## WHAT IS REQUIRED
The response should consist only of the lines from the one with "JOY2 pin VRY: A0 -> D8" to the end of the data below, copied exactly and without pictures.

[Entries taken from a collection]

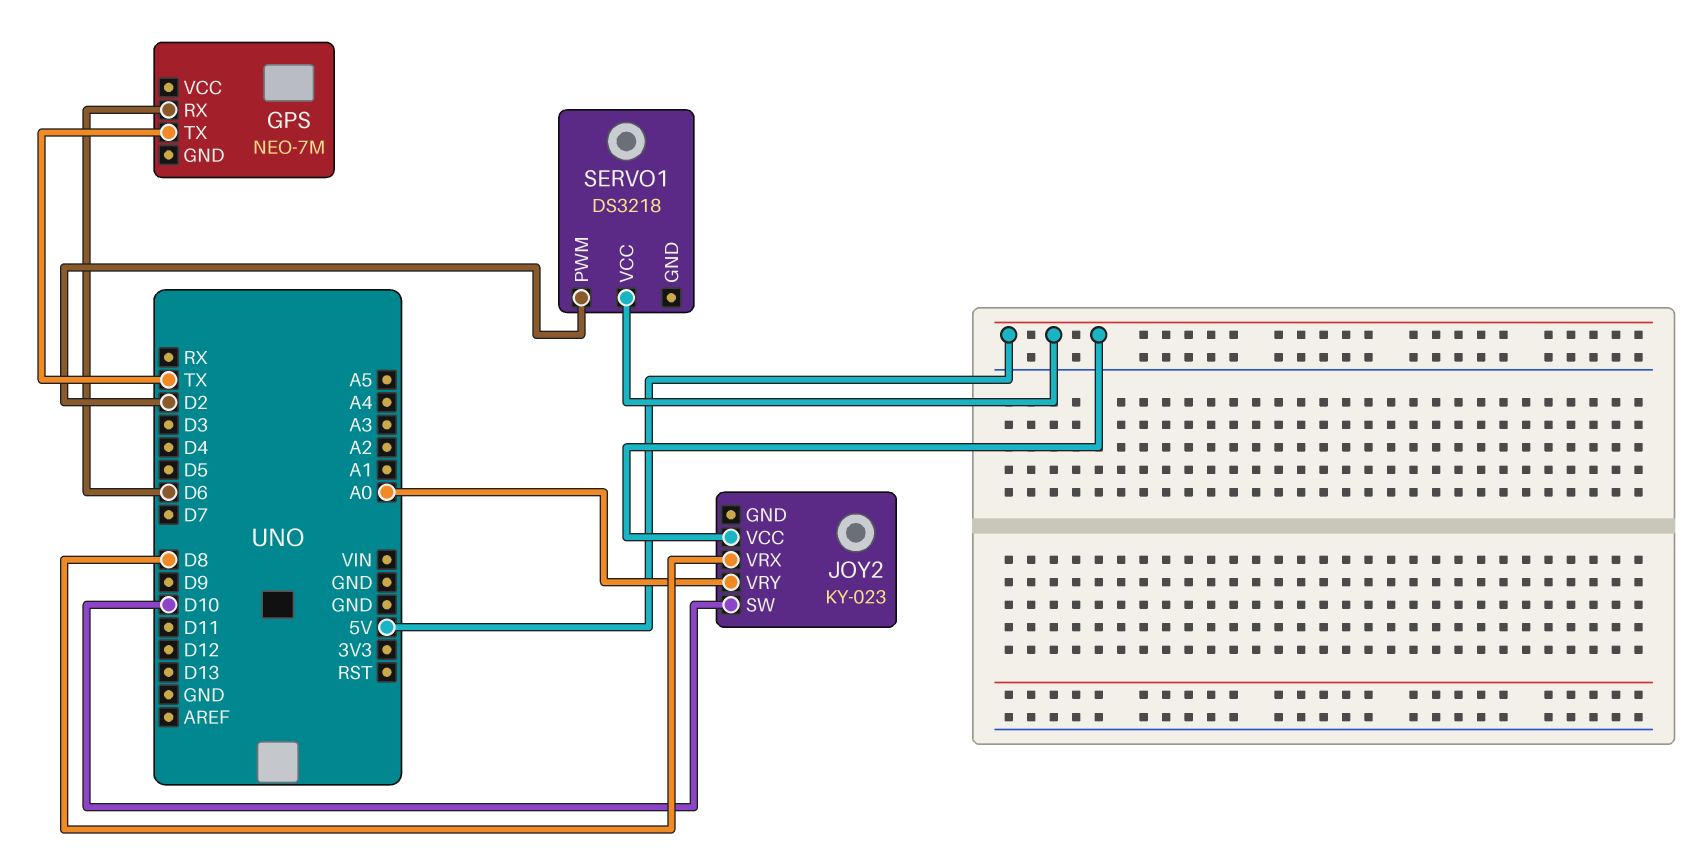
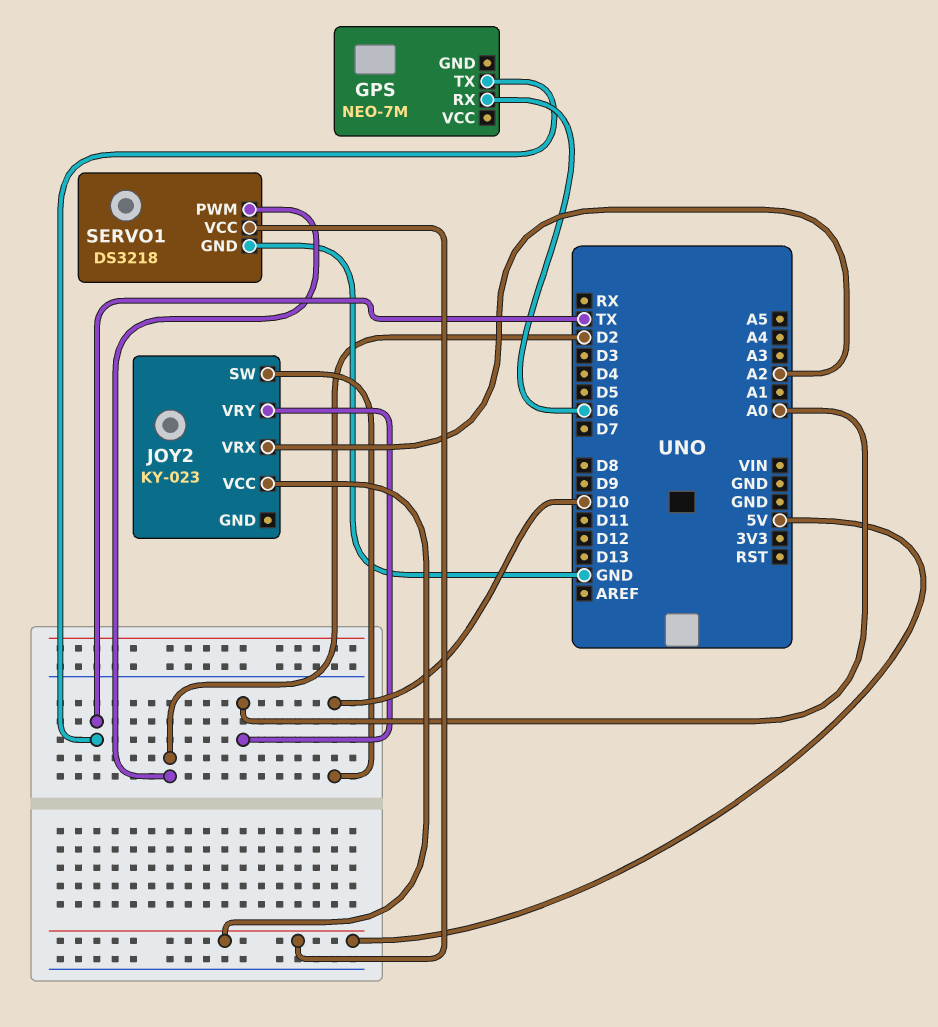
JOY2 pin VRX: D8 -> A2
SERVO1 pin GND: none -> GND

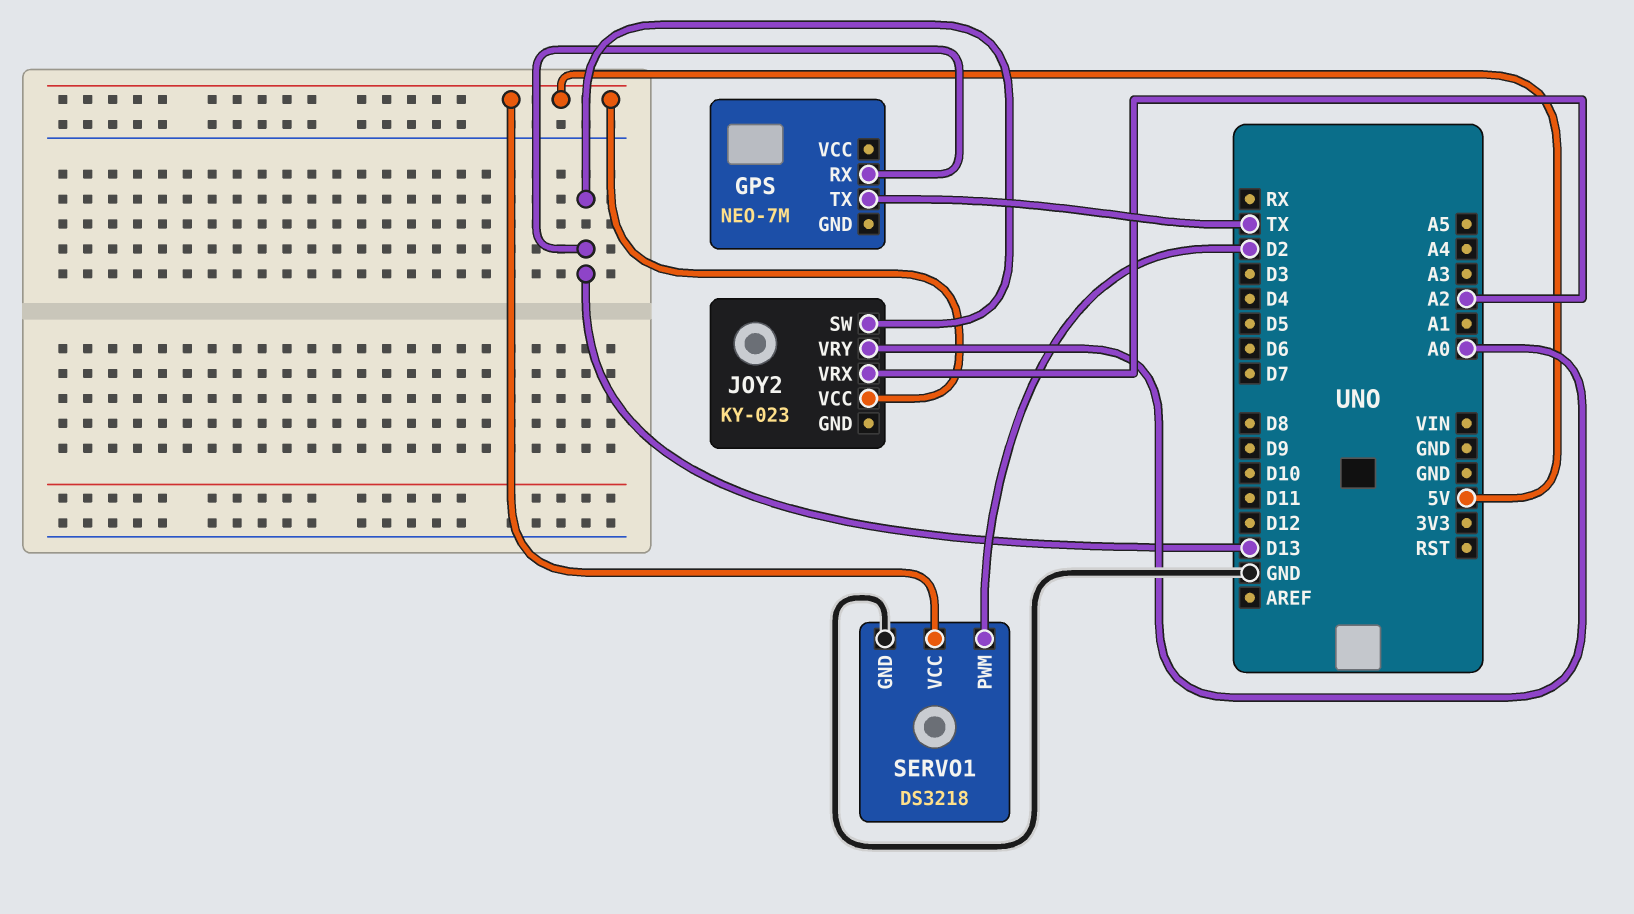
GPS pin RX: D6 -> D13
JOY2 pin SW: D10 -> D13

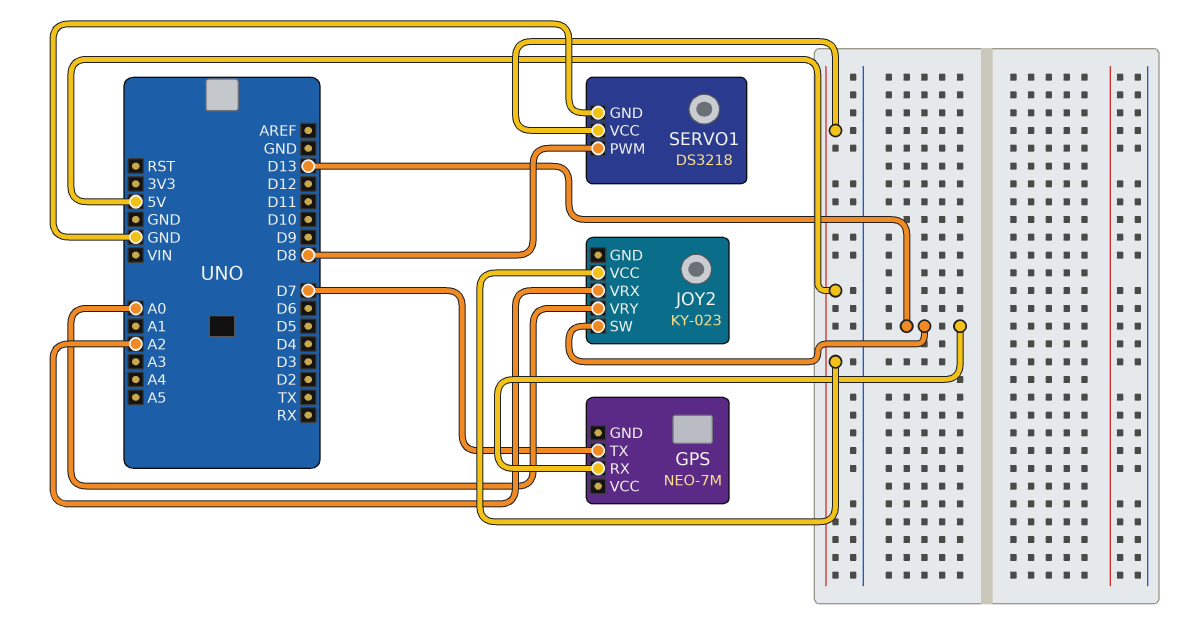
GPS pin TX: TX -> D7
SERVO1 pin PWM: D2 -> D8

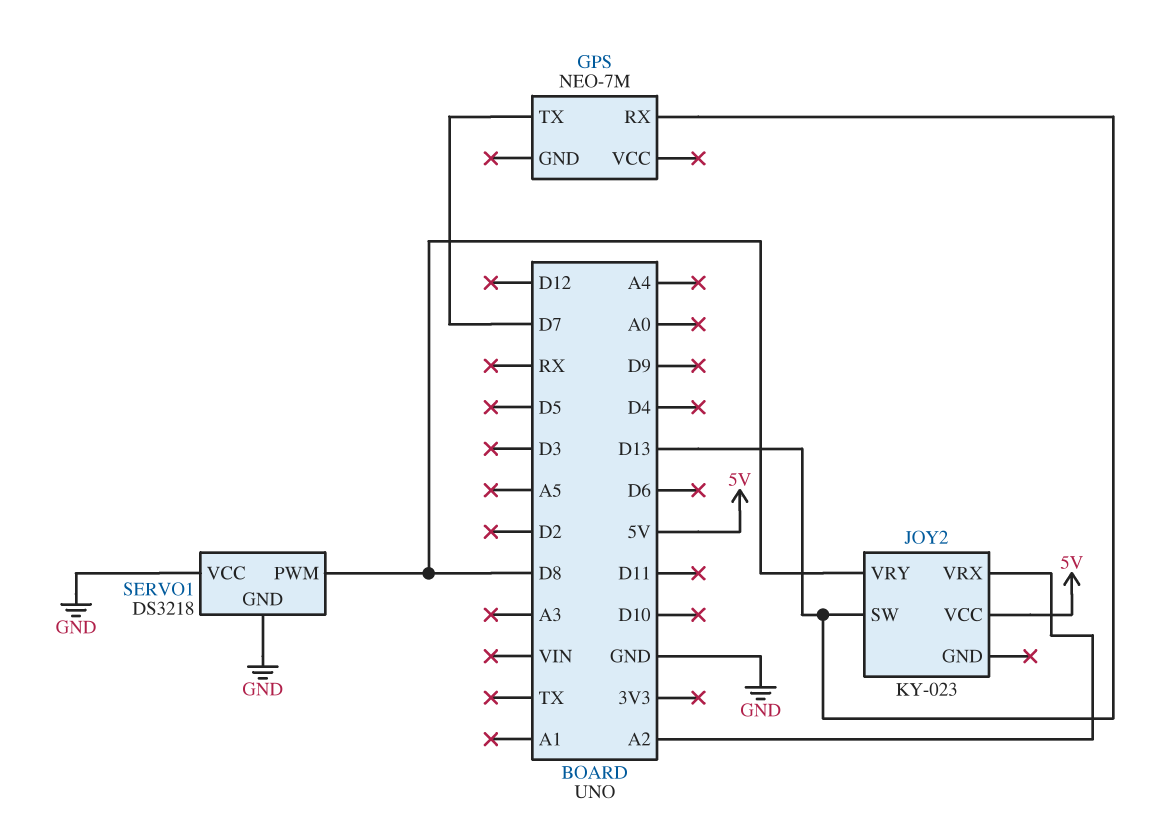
JOY2 pin VRY: A0 -> D8
SERVO1 pin VCC: 5V -> GND

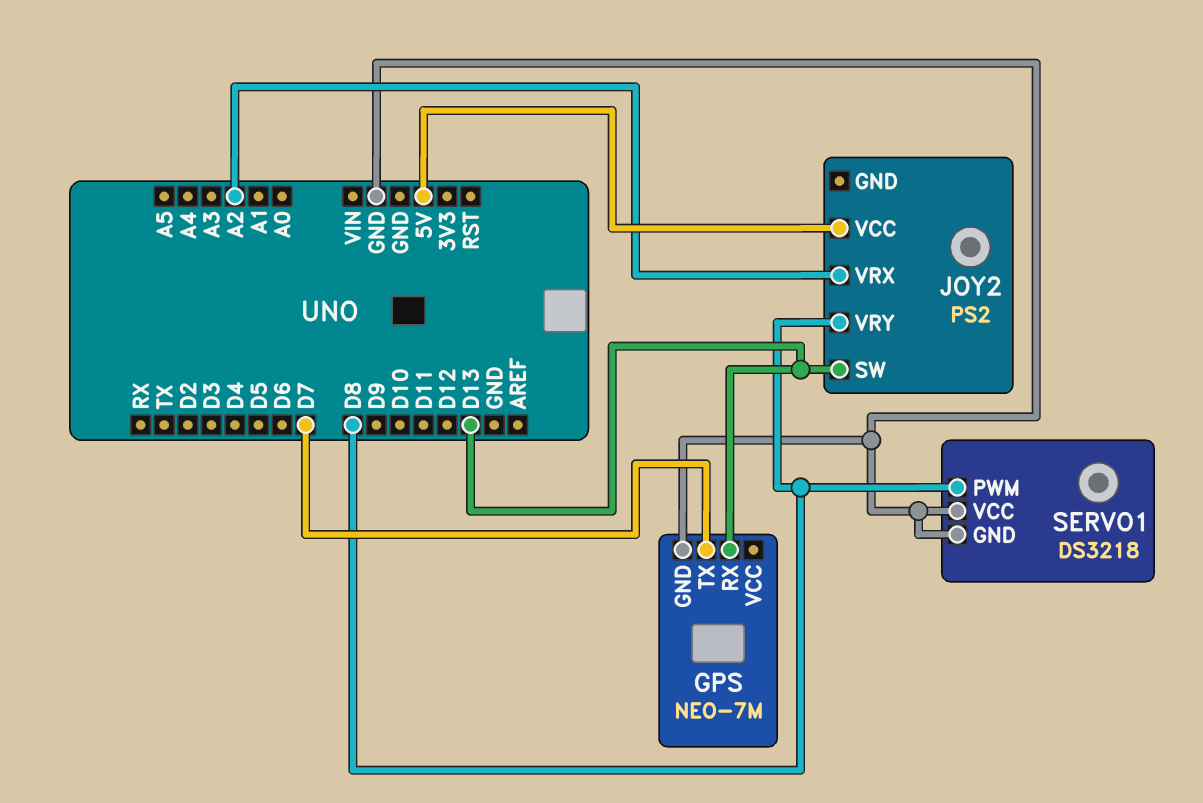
GPS pin GND: none -> GND
JOY2: KY-023 -> PS2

## TASK OUTPUT
JOY2 pin VRY: A0 -> D8
SERVO1 pin VCC: 5V -> GND

GPS pin GND: none -> GND
JOY2: KY-023 -> PS2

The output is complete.